__EXERCISE DESCRIPTION__: Once the line with "R1: none -> 3.9k (GND, U5/RST)" is found in the entries below, repeat it and each following line exactly, up to and including the line with "U9: SFH615 -> LTV-817". Add no other lines.

__DATA LISTING__:
=== Section Start ===
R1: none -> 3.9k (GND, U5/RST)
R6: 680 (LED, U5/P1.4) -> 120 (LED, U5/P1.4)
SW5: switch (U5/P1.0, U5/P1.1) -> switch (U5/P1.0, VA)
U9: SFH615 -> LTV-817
=== Section End ===
=== Section Start ===
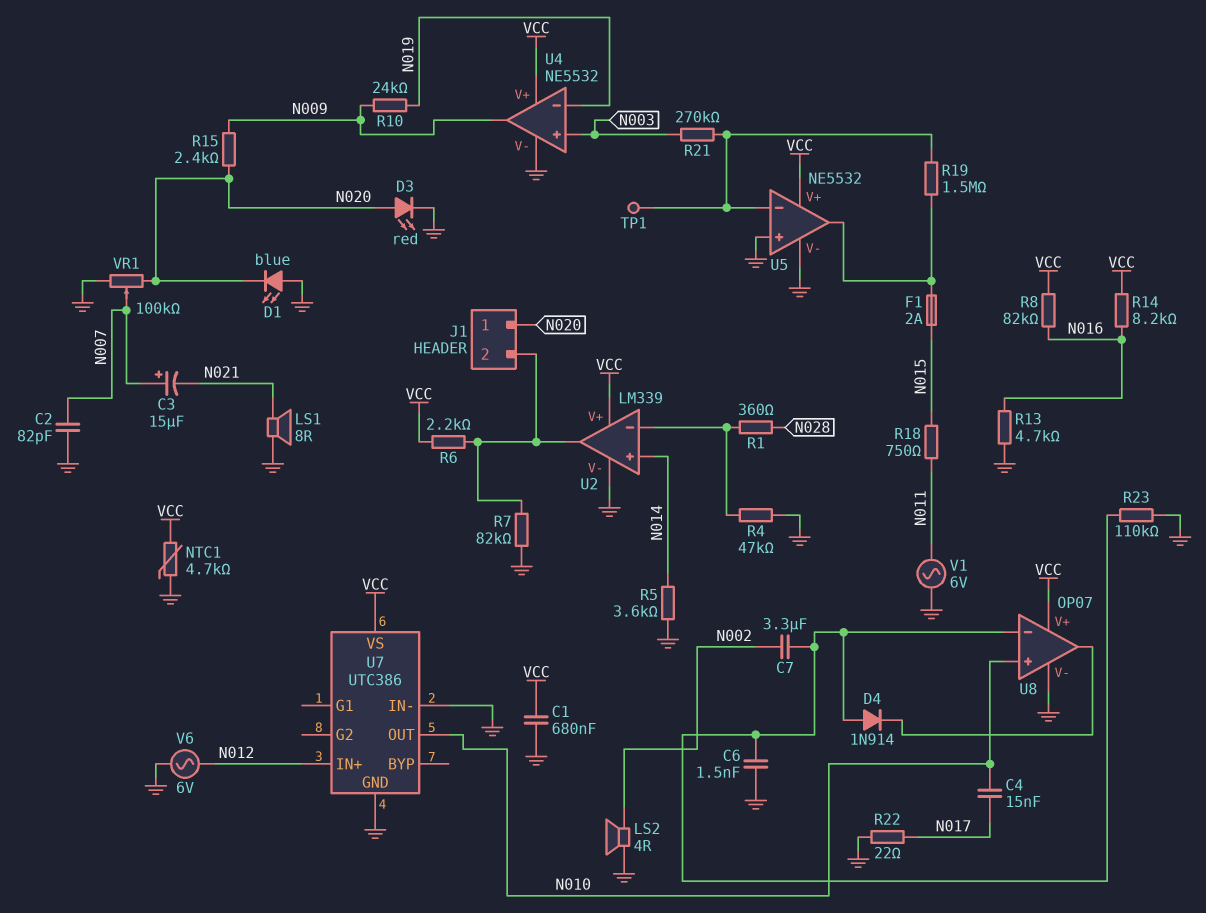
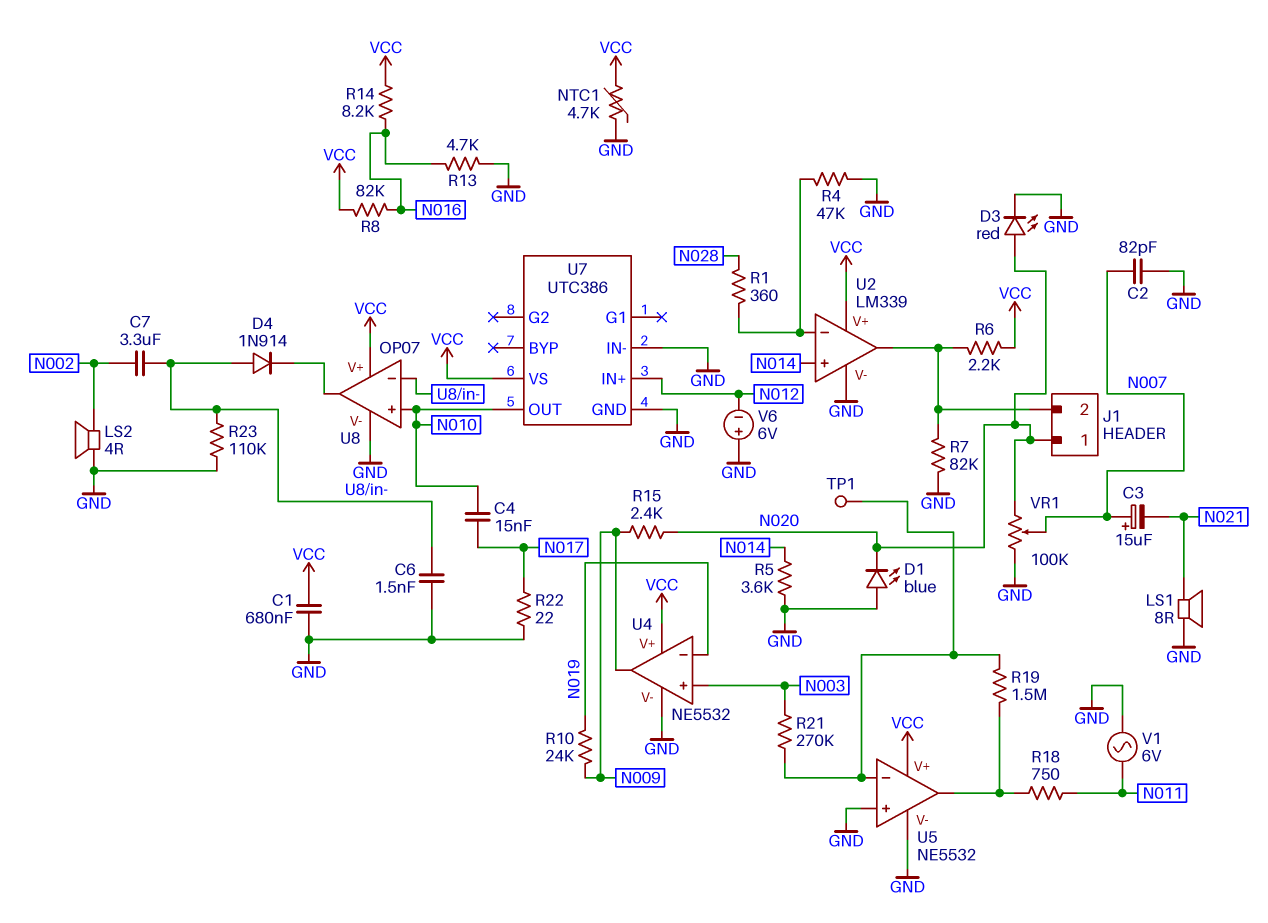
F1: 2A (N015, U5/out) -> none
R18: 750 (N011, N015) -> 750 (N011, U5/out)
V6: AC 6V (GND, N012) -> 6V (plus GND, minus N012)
=== Section End ===
__ANSWER BOX__:
R1: none -> 3.9k (GND, U5/RST)
R6: 680 (LED, U5/P1.4) -> 120 (LED, U5/P1.4)
SW5: switch (U5/P1.0, U5/P1.1) -> switch (U5/P1.0, VA)
U9: SFH615 -> LTV-817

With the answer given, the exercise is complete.